Dataset records

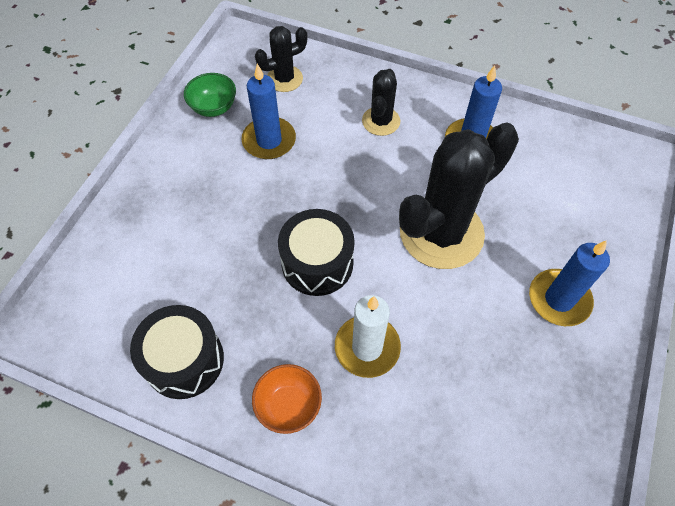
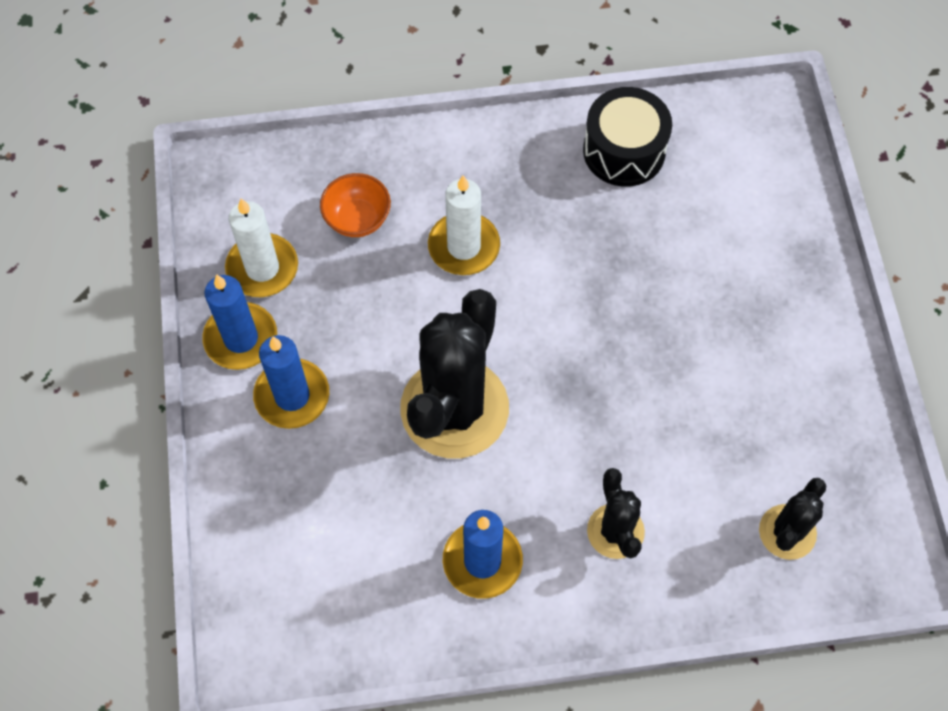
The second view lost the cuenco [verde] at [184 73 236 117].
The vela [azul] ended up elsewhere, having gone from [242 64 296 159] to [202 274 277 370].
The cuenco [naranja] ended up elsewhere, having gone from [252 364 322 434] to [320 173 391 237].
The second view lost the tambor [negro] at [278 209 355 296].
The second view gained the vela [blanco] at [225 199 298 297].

Problem to work on: Report all lines of the data that include the word "second".

Answer to this exercise:
The second view lost the cuenco [verde] at [184 73 236 117].
The second view lost the tambor [negro] at [278 209 355 296].
The second view gained the vela [blanco] at [225 199 298 297].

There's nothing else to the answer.